--- INPUT RECORDS Enclosed Below ---

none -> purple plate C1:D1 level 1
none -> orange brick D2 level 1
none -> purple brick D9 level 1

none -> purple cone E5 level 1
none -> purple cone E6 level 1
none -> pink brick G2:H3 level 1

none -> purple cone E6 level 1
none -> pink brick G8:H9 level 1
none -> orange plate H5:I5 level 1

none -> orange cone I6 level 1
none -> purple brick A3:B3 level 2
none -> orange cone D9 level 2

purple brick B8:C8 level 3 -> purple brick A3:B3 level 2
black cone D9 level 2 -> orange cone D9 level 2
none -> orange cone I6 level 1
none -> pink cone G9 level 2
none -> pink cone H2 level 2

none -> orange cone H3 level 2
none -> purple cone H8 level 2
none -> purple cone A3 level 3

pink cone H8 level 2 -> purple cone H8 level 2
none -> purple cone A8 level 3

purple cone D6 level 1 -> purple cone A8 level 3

--- End of Enclosed INPUT RECORDS ---
--- INPUT RECORDS Enclosed Below ---

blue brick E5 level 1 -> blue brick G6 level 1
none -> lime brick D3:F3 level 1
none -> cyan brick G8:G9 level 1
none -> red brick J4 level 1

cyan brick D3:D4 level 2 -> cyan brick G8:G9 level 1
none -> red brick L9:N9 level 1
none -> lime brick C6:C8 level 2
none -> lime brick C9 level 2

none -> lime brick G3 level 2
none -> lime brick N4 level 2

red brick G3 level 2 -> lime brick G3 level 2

--- End of Enclosed INPUT RECORDS ---

:: WHAT IS NEEDED ::
Within the data above, the lines from the one with "none -> purple plate C1:D1 level 1" to the one with "purple cone D6" must be repeated exactly; no other line belongs in the answer.

:: RESPONSE ::
none -> purple plate C1:D1 level 1
none -> orange brick D2 level 1
none -> purple brick D9 level 1

none -> purple cone E5 level 1
none -> purple cone E6 level 1
none -> pink brick G2:H3 level 1

none -> purple cone E6 level 1
none -> pink brick G8:H9 level 1
none -> orange plate H5:I5 level 1

none -> orange cone I6 level 1
none -> purple brick A3:B3 level 2
none -> orange cone D9 level 2

purple brick B8:C8 level 3 -> purple brick A3:B3 level 2
black cone D9 level 2 -> orange cone D9 level 2
none -> orange cone I6 level 1
none -> pink cone G9 level 2
none -> pink cone H2 level 2

none -> orange cone H3 level 2
none -> purple cone H8 level 2
none -> purple cone A3 level 3

pink cone H8 level 2 -> purple cone H8 level 2
none -> purple cone A8 level 3

purple cone D6 level 1 -> purple cone A8 level 3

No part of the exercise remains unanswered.